● What needs to be done:
The answer must be one number: how many lines below contain the word "orange".

(Image change detection data)
"""

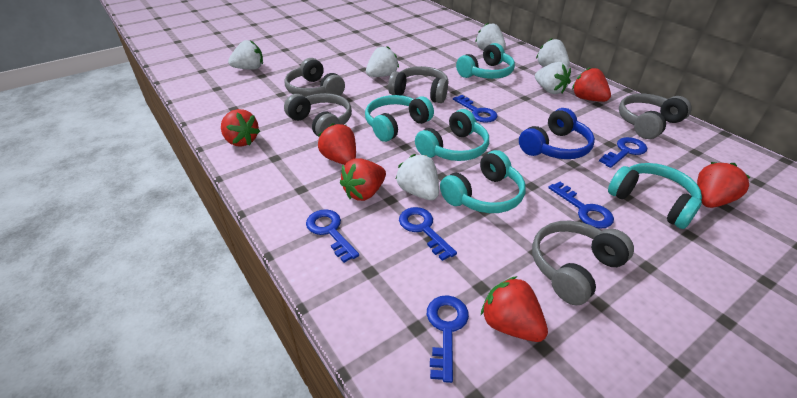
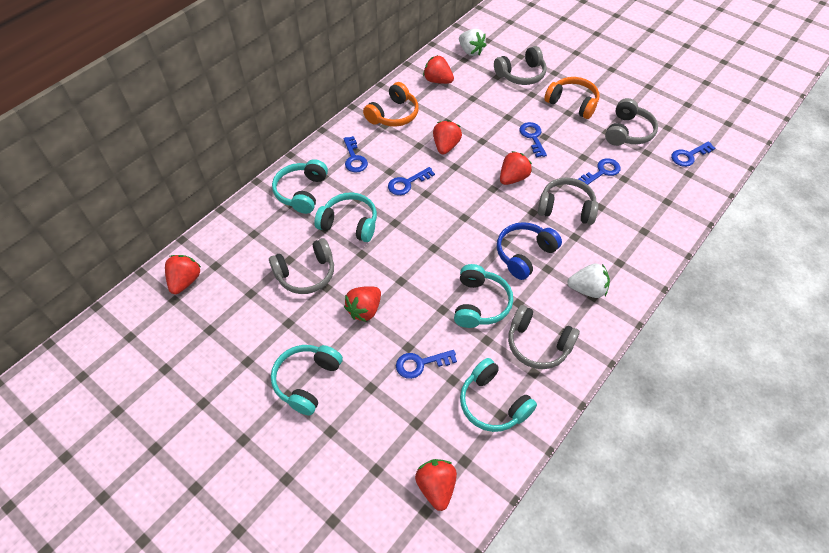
orange headphones: 0 -> 2
white strawberry: 6 -> 2

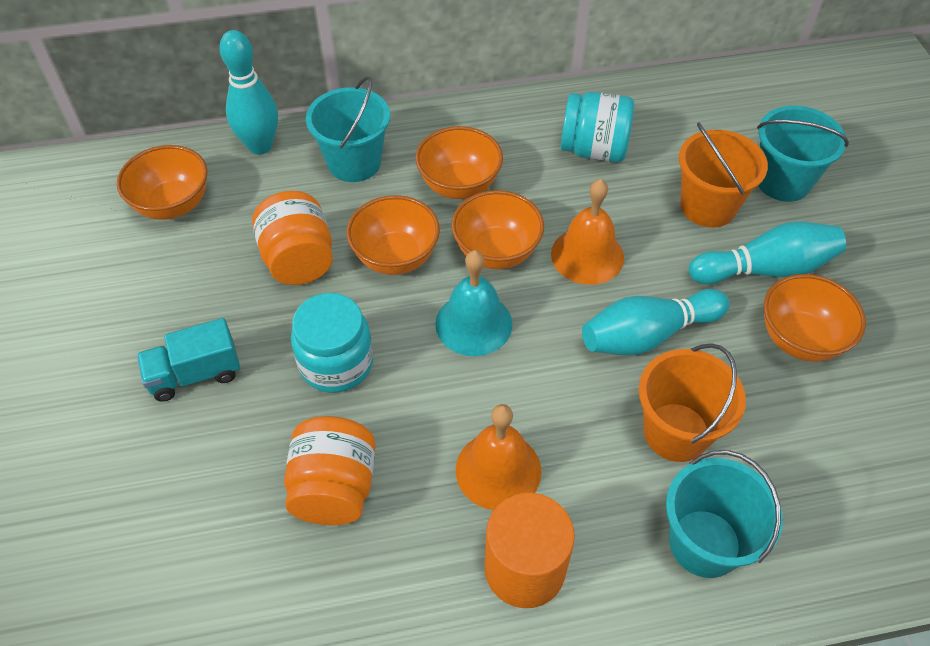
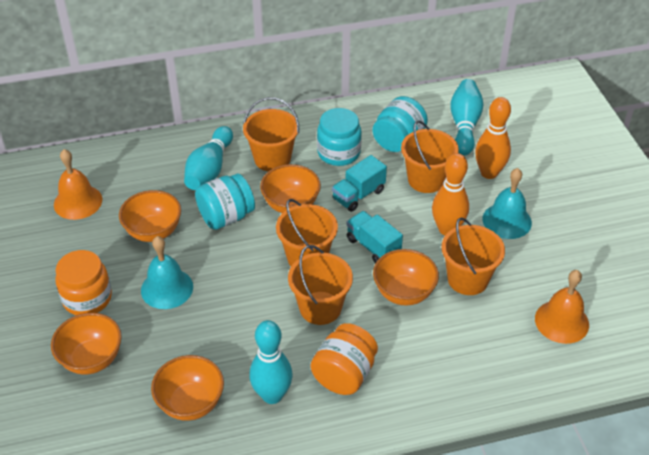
orange bowling pin: 0 -> 2
orange bucket: 2 -> 5
orange cylinder: 1 -> 0
turquoise bell: 1 -> 2
turquoise bucket: 3 -> 0
turquoise jar: 2 -> 3
turquoise truck: 1 -> 2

"""

● Answer:
4